**What you have to do:** Where "spinning" appears in a line of the entries below, that line should be copied.
(The records Opens)
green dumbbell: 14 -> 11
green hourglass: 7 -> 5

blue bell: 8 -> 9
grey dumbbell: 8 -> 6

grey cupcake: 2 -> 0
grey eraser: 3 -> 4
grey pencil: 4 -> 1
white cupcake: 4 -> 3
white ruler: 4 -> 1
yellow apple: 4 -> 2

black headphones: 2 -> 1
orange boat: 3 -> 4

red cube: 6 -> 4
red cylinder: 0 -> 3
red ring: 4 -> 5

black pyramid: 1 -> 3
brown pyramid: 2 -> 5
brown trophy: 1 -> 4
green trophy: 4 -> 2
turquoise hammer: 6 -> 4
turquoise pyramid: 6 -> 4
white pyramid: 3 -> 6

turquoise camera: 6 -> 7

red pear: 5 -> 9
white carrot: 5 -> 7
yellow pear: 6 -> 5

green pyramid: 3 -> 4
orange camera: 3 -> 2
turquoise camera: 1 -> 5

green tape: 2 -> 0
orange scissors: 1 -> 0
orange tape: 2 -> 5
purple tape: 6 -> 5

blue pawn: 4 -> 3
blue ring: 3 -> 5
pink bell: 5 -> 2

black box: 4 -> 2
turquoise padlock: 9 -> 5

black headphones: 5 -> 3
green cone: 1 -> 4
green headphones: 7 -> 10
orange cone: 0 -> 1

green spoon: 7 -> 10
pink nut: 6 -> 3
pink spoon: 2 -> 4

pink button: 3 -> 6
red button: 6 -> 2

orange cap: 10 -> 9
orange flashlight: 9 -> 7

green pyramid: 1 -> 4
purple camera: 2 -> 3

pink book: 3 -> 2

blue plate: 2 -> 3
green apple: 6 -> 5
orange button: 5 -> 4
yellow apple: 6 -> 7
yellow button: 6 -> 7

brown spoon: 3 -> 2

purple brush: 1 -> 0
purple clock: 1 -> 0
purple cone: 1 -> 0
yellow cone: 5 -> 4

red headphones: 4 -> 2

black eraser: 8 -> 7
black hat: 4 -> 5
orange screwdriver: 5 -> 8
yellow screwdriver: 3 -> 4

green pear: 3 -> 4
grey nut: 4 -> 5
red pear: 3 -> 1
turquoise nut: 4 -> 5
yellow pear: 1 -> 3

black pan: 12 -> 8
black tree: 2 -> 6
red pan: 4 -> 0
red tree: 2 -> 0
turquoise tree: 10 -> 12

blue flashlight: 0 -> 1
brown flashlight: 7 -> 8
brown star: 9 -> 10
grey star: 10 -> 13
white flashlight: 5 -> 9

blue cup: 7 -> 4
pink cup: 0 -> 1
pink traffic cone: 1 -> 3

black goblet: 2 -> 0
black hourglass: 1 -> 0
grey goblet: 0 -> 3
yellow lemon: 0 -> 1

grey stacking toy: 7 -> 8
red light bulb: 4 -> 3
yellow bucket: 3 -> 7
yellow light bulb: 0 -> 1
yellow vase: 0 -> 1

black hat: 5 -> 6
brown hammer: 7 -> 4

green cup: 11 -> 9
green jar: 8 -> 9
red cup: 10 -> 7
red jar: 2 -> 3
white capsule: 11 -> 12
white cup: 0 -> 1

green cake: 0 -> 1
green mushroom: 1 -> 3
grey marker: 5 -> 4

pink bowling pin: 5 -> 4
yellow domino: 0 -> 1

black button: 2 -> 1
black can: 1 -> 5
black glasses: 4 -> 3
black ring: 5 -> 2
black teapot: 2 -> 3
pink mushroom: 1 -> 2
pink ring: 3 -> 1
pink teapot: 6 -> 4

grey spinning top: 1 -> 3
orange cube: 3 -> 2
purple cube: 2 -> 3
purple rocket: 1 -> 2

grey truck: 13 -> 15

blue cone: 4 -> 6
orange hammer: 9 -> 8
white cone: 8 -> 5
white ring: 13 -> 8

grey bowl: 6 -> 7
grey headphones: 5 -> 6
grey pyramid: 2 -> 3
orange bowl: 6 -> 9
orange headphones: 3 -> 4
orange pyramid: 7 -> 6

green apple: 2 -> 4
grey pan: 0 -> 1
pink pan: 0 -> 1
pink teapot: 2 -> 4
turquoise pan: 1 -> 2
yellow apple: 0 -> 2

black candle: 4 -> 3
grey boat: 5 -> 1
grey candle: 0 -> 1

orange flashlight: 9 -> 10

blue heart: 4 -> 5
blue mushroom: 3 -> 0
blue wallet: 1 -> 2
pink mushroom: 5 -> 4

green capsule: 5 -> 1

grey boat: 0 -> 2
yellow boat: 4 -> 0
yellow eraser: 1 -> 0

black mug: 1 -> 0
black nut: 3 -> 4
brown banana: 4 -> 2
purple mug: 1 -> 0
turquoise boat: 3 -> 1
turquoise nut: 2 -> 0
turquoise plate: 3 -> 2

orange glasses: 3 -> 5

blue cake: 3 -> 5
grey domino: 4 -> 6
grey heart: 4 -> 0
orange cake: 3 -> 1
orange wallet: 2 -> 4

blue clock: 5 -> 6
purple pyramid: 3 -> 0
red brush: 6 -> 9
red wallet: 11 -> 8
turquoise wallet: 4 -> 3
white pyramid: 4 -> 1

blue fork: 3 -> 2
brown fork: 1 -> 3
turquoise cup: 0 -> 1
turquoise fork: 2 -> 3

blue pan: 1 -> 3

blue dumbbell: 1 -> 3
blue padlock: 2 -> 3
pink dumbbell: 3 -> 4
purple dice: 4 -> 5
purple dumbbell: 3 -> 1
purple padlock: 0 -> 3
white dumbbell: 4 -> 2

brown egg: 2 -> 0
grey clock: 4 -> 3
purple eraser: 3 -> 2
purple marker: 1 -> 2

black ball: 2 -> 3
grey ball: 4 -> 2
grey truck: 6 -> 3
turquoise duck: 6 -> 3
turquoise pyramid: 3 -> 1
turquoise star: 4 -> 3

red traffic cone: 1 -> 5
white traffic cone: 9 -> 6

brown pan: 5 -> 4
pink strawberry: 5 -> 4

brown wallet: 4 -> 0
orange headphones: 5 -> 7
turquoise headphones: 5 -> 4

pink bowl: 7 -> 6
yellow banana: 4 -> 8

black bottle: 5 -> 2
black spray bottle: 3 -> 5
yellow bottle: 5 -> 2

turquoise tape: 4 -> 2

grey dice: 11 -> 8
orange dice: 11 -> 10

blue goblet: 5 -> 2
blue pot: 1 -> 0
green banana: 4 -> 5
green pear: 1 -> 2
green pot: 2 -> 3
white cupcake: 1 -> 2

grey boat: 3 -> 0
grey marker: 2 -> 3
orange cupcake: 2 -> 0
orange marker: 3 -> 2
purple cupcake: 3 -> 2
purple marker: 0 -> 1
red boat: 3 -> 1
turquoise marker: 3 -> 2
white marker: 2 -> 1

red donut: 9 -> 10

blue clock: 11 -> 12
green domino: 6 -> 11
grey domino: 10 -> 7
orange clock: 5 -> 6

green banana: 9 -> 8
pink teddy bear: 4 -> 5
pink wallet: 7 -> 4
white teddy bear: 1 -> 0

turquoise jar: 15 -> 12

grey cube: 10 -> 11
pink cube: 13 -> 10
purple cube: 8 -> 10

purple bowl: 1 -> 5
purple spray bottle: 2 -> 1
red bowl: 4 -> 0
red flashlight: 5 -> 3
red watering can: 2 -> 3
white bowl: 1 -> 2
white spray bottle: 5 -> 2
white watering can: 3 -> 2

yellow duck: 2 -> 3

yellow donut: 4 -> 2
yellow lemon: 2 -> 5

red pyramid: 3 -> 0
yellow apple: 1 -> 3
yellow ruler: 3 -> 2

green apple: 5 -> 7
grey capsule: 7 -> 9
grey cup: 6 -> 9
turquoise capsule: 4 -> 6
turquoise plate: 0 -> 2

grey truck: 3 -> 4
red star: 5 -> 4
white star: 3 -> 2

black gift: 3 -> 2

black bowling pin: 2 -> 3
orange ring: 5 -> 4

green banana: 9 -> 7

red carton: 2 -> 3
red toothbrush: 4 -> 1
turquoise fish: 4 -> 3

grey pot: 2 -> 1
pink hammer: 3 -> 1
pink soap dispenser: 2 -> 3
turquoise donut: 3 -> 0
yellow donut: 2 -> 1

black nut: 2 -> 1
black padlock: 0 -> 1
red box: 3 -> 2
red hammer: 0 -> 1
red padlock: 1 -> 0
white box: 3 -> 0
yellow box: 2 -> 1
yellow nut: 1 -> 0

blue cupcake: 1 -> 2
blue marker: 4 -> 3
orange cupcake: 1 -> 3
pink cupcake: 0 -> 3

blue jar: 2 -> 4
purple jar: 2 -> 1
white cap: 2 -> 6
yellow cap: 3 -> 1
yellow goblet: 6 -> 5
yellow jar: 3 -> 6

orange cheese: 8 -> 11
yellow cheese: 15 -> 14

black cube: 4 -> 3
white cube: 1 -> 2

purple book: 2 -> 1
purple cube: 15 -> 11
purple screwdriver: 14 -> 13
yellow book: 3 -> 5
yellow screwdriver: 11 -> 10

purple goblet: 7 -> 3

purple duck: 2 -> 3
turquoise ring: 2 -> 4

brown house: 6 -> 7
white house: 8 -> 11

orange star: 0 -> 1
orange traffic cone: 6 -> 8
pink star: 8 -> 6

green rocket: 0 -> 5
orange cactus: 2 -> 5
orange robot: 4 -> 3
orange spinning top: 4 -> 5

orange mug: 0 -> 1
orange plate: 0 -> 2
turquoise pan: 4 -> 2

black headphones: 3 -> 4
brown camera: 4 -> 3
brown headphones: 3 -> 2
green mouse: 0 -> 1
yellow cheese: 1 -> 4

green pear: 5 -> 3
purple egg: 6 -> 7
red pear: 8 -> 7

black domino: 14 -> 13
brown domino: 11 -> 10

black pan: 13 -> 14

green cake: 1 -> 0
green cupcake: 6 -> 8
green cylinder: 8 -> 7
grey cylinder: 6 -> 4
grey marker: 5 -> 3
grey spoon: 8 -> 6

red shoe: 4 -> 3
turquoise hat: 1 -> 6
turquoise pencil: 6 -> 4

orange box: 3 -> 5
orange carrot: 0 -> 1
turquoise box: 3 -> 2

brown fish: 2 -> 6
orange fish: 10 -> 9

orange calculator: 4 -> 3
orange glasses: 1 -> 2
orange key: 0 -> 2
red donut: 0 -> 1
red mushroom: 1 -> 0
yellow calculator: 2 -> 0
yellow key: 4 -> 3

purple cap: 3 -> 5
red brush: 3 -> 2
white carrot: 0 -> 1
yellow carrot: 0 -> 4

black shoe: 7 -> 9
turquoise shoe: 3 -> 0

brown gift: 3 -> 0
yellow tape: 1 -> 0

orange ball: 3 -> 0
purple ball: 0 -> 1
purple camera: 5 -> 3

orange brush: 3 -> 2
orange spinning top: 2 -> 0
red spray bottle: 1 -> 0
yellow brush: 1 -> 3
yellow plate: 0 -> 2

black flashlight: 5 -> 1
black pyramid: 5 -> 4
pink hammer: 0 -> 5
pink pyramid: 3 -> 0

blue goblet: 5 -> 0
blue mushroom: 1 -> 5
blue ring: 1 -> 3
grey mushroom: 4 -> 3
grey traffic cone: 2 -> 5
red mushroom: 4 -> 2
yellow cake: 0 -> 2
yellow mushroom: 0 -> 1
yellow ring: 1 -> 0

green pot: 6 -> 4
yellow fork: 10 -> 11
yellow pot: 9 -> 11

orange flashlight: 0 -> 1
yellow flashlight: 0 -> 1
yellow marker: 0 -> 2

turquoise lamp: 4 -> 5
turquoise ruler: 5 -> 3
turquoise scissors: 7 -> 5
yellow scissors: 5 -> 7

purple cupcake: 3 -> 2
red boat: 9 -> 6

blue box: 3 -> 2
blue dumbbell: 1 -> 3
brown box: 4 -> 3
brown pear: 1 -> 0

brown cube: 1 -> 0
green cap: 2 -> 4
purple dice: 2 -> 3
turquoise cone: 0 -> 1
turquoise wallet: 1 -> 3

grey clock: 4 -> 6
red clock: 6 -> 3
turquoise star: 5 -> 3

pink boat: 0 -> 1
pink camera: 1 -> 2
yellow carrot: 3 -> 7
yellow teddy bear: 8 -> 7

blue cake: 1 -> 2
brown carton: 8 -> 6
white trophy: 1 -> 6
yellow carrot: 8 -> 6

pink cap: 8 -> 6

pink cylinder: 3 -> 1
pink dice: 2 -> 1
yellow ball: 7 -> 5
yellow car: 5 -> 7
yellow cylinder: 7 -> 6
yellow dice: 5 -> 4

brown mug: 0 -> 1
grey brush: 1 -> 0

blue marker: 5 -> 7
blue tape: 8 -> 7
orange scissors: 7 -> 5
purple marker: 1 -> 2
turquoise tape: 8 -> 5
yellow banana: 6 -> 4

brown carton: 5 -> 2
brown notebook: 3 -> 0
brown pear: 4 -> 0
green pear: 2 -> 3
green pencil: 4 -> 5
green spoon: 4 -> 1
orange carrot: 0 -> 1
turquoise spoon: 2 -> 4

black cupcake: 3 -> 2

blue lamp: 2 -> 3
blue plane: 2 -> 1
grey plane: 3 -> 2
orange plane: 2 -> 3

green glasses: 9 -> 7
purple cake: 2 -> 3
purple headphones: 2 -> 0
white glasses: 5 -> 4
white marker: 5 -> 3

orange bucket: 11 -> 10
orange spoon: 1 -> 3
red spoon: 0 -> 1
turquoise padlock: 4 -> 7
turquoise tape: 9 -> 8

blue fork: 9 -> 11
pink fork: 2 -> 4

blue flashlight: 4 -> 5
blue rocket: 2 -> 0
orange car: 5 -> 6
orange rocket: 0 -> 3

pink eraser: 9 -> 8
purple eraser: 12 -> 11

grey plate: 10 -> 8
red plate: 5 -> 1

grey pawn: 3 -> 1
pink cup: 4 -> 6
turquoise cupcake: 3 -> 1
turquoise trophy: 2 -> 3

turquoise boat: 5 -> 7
(The records Closes)
**Response below:**
grey spinning top: 1 -> 3
orange spinning top: 4 -> 5
orange spinning top: 2 -> 0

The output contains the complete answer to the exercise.